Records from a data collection
[Start of section]

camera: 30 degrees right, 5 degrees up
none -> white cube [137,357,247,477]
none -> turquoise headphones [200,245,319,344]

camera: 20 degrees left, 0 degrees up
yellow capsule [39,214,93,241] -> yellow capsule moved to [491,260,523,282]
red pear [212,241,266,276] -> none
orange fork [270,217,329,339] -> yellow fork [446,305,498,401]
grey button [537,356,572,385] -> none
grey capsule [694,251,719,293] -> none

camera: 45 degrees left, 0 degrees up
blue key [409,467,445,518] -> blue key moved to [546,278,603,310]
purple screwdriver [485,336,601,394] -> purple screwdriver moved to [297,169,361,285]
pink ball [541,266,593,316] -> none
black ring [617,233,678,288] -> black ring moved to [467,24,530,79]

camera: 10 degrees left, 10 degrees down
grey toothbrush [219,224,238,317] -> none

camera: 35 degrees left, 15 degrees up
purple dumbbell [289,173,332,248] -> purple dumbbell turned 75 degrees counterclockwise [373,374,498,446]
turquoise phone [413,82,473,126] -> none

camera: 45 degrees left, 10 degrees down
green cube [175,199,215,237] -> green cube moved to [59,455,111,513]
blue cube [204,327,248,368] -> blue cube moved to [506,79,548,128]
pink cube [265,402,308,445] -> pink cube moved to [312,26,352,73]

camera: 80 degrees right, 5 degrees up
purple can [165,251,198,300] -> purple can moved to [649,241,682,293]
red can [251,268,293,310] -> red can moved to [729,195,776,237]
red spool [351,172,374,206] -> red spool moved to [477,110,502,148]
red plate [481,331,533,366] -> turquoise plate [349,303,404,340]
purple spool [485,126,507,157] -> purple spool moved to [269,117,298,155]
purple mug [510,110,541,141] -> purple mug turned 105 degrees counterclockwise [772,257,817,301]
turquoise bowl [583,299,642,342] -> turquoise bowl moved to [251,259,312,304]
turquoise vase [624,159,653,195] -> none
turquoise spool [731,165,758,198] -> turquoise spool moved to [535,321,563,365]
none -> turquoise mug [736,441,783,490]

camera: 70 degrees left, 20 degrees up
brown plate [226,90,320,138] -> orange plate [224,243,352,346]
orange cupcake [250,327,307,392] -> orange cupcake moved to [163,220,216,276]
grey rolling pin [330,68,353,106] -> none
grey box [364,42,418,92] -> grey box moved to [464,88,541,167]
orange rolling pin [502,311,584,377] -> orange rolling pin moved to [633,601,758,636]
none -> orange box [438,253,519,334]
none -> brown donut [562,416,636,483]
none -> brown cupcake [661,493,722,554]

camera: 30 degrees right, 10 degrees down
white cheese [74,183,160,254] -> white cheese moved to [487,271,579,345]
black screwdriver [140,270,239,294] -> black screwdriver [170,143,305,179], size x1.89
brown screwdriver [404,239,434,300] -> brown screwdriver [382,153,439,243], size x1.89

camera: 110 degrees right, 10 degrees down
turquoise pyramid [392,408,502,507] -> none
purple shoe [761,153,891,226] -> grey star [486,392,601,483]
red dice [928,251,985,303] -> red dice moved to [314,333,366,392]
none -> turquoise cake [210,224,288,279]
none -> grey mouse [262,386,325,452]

[End of section]

### EXERCISE GOAL
Copy each entry exactly, with nothing added or dropped.

### EXERCISE RESPONSE
camera: 30 degrees right, 5 degrees up
none -> white cube [137,357,247,477]
none -> turquoise headphones [200,245,319,344]

camera: 20 degrees left, 0 degrees up
yellow capsule [39,214,93,241] -> yellow capsule moved to [491,260,523,282]
red pear [212,241,266,276] -> none
orange fork [270,217,329,339] -> yellow fork [446,305,498,401]
grey button [537,356,572,385] -> none
grey capsule [694,251,719,293] -> none

camera: 45 degrees left, 0 degrees up
blue key [409,467,445,518] -> blue key moved to [546,278,603,310]
purple screwdriver [485,336,601,394] -> purple screwdriver moved to [297,169,361,285]
pink ball [541,266,593,316] -> none
black ring [617,233,678,288] -> black ring moved to [467,24,530,79]

camera: 10 degrees left, 10 degrees down
grey toothbrush [219,224,238,317] -> none

camera: 35 degrees left, 15 degrees up
purple dumbbell [289,173,332,248] -> purple dumbbell turned 75 degrees counterclockwise [373,374,498,446]
turquoise phone [413,82,473,126] -> none

camera: 45 degrees left, 10 degrees down
green cube [175,199,215,237] -> green cube moved to [59,455,111,513]
blue cube [204,327,248,368] -> blue cube moved to [506,79,548,128]
pink cube [265,402,308,445] -> pink cube moved to [312,26,352,73]

camera: 80 degrees right, 5 degrees up
purple can [165,251,198,300] -> purple can moved to [649,241,682,293]
red can [251,268,293,310] -> red can moved to [729,195,776,237]
red spool [351,172,374,206] -> red spool moved to [477,110,502,148]
red plate [481,331,533,366] -> turquoise plate [349,303,404,340]
purple spool [485,126,507,157] -> purple spool moved to [269,117,298,155]
purple mug [510,110,541,141] -> purple mug turned 105 degrees counterclockwise [772,257,817,301]
turquoise bowl [583,299,642,342] -> turquoise bowl moved to [251,259,312,304]
turquoise vase [624,159,653,195] -> none
turquoise spool [731,165,758,198] -> turquoise spool moved to [535,321,563,365]
none -> turquoise mug [736,441,783,490]

camera: 70 degrees left, 20 degrees up
brown plate [226,90,320,138] -> orange plate [224,243,352,346]
orange cupcake [250,327,307,392] -> orange cupcake moved to [163,220,216,276]
grey rolling pin [330,68,353,106] -> none
grey box [364,42,418,92] -> grey box moved to [464,88,541,167]
orange rolling pin [502,311,584,377] -> orange rolling pin moved to [633,601,758,636]
none -> orange box [438,253,519,334]
none -> brown donut [562,416,636,483]
none -> brown cupcake [661,493,722,554]

camera: 30 degrees right, 10 degrees down
white cheese [74,183,160,254] -> white cheese moved to [487,271,579,345]
black screwdriver [140,270,239,294] -> black screwdriver [170,143,305,179], size x1.89
brown screwdriver [404,239,434,300] -> brown screwdriver [382,153,439,243], size x1.89

camera: 110 degrees right, 10 degrees down
turquoise pyramid [392,408,502,507] -> none
purple shoe [761,153,891,226] -> grey star [486,392,601,483]
red dice [928,251,985,303] -> red dice moved to [314,333,366,392]
none -> turquoise cake [210,224,288,279]
none -> grey mouse [262,386,325,452]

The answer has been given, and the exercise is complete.